** Opening RECORDED INFORMATION block **

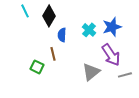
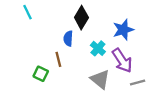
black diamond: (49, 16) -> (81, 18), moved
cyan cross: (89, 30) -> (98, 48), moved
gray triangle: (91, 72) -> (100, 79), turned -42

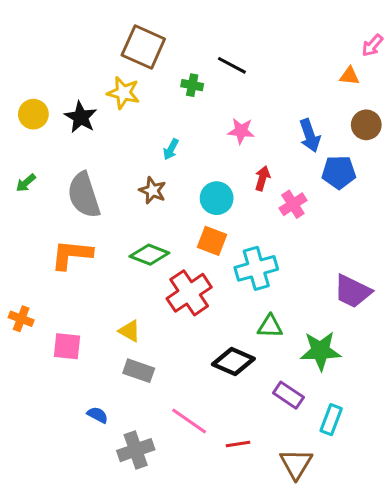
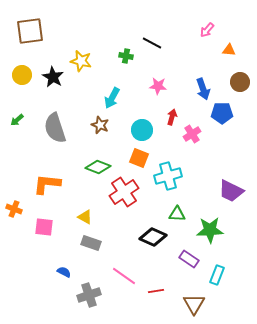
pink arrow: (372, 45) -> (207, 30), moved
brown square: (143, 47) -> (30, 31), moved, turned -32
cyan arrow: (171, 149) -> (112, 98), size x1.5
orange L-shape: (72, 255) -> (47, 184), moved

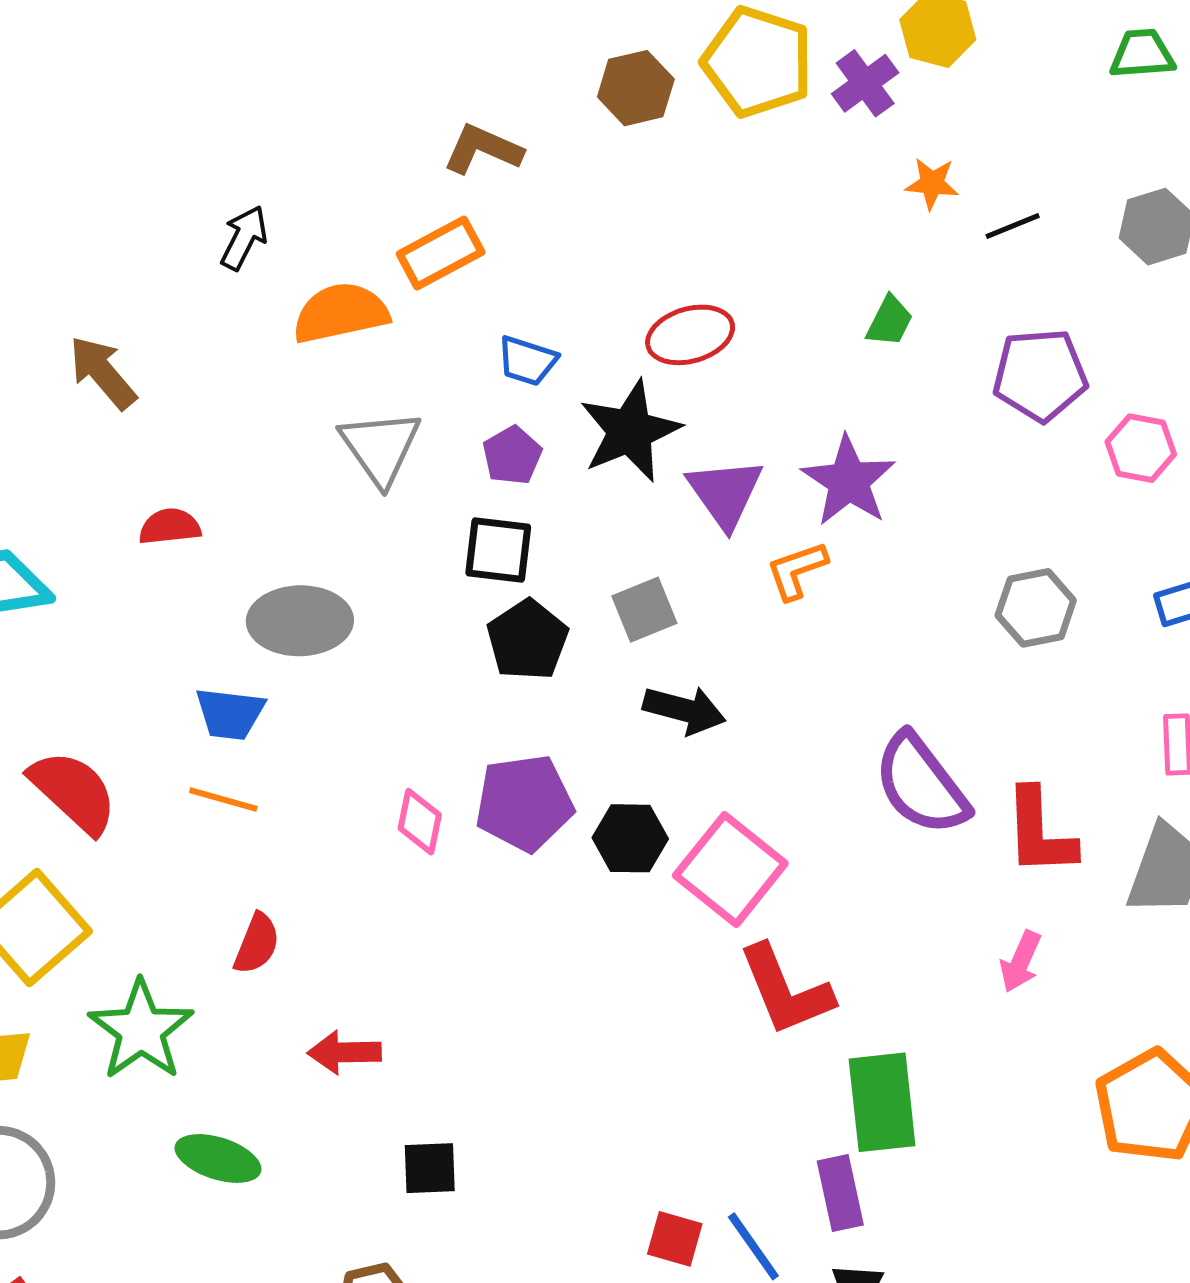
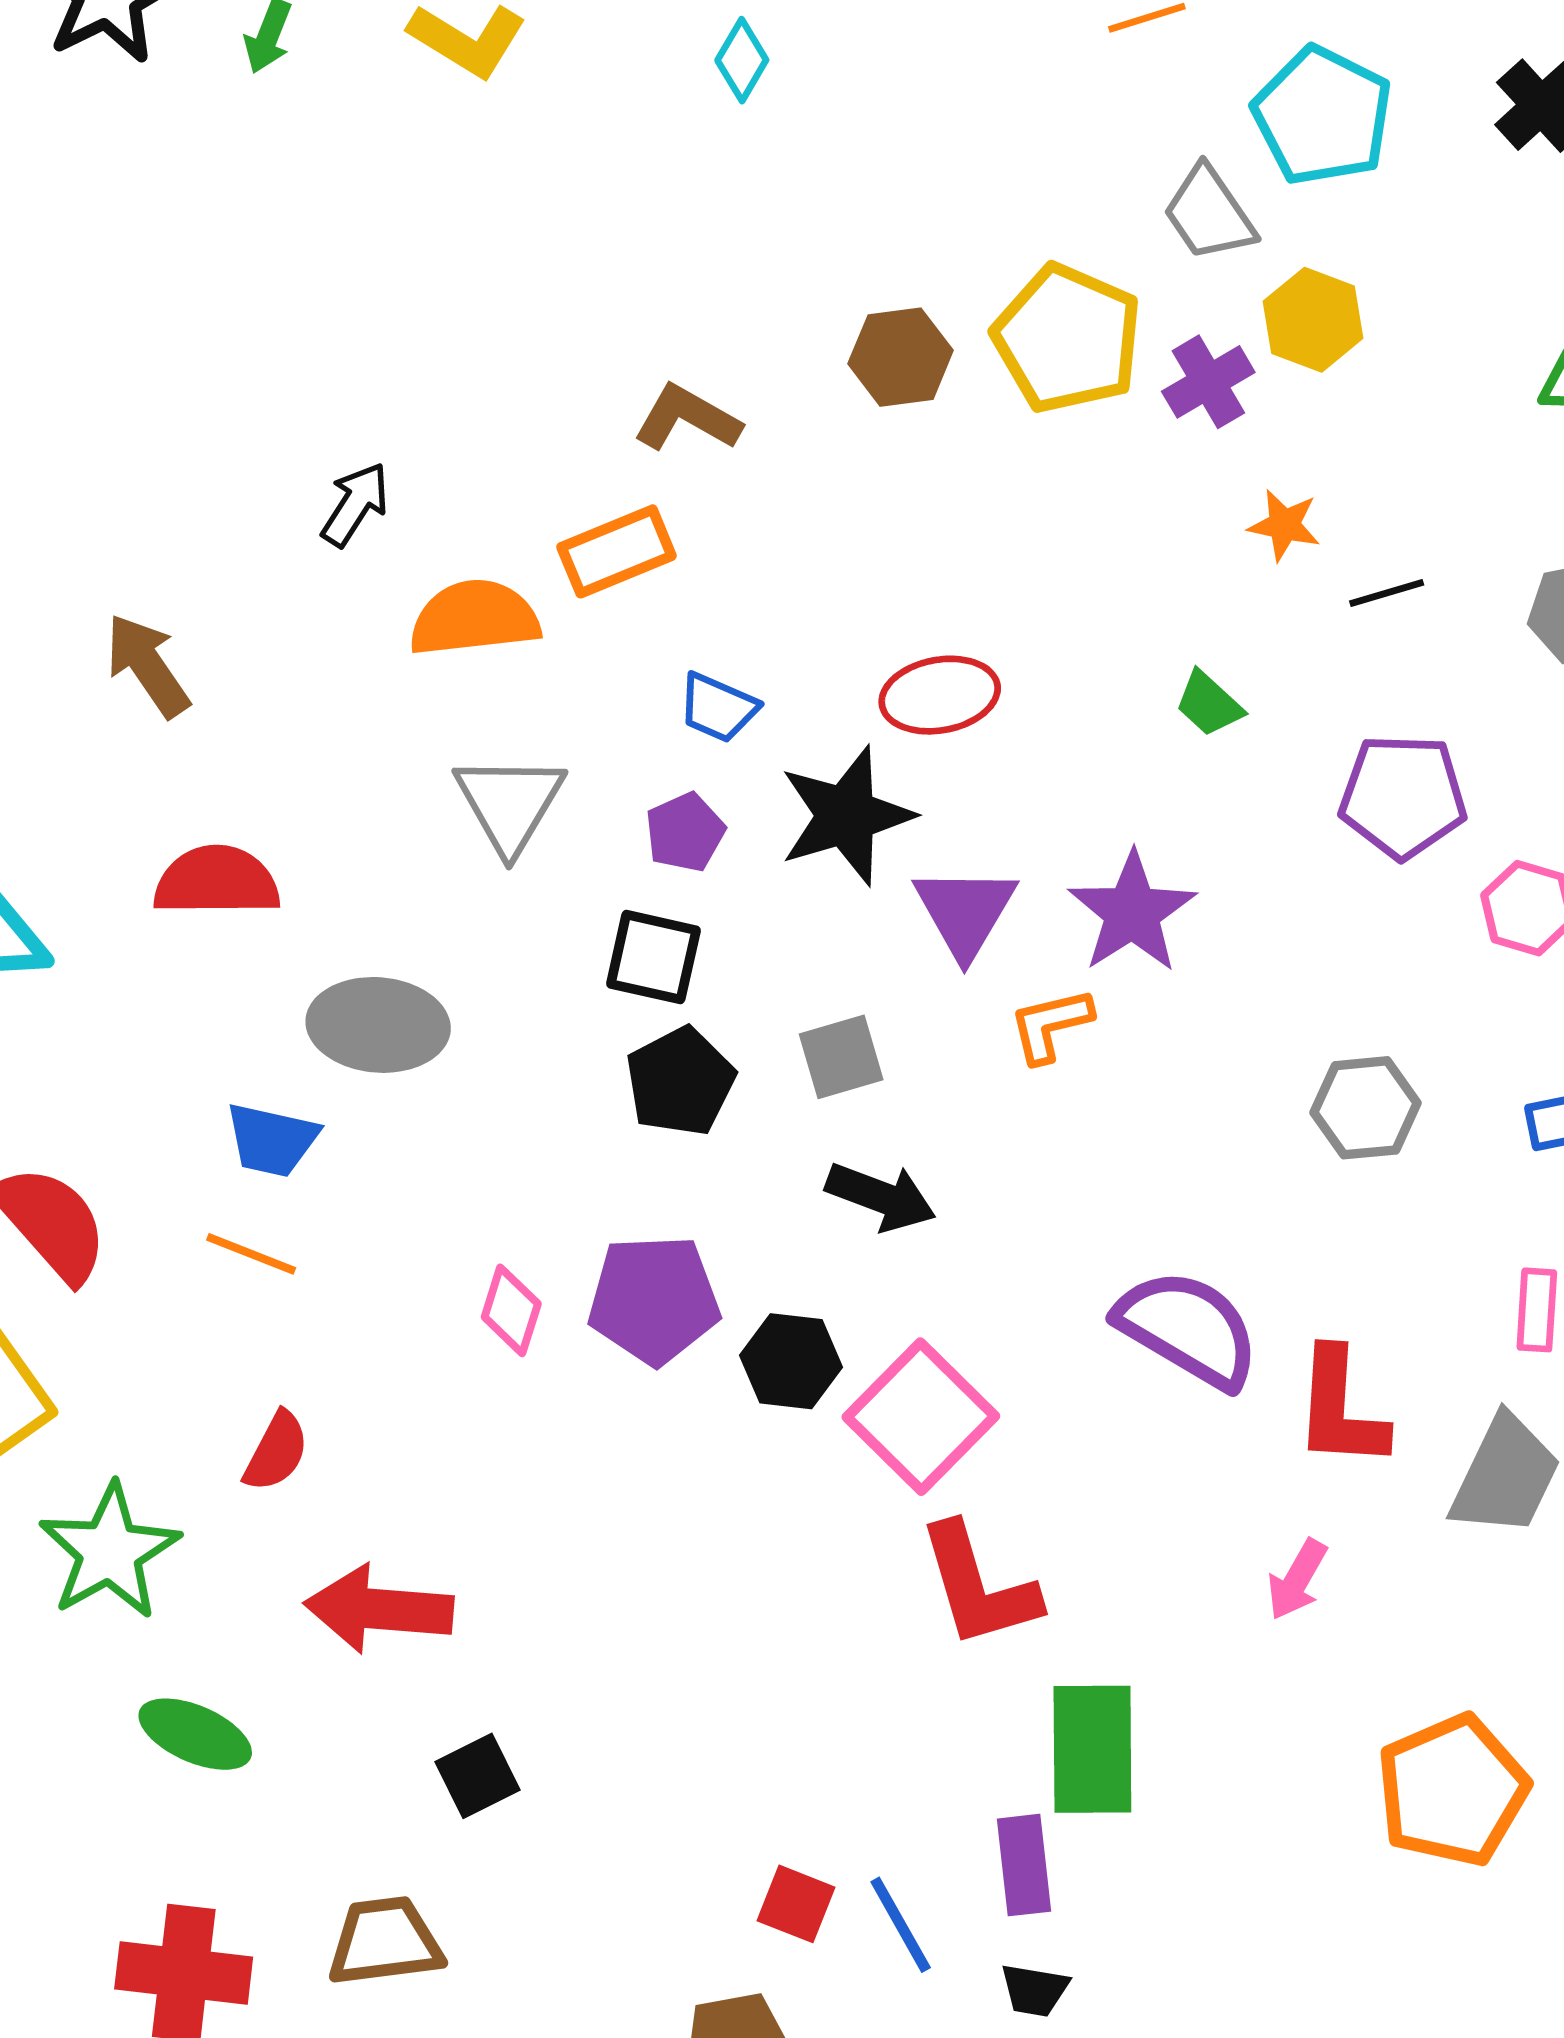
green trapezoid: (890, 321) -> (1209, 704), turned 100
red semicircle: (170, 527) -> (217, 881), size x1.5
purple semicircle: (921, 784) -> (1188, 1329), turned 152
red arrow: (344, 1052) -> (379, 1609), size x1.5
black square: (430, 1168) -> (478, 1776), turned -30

** Closing RECORDED INFORMATION block **

> **EXERCISE REQUIREMENTS**
Once the pictures are set aside, what is needed is the lines from the line with "cyan cross: (89, 30) -> (98, 48), moved" through the end of the data, written out exactly and alone.

> **RESULT OF THE TASK**
cyan cross: (89, 30) -> (98, 48), moved
gray triangle: (91, 72) -> (100, 79), turned -42

pink arrow: (372, 45) -> (207, 30), moved
brown square: (143, 47) -> (30, 31), moved, turned -32
cyan arrow: (171, 149) -> (112, 98), size x1.5
orange L-shape: (72, 255) -> (47, 184), moved

green trapezoid: (890, 321) -> (1209, 704), turned 100
red semicircle: (170, 527) -> (217, 881), size x1.5
purple semicircle: (921, 784) -> (1188, 1329), turned 152
red arrow: (344, 1052) -> (379, 1609), size x1.5
black square: (430, 1168) -> (478, 1776), turned -30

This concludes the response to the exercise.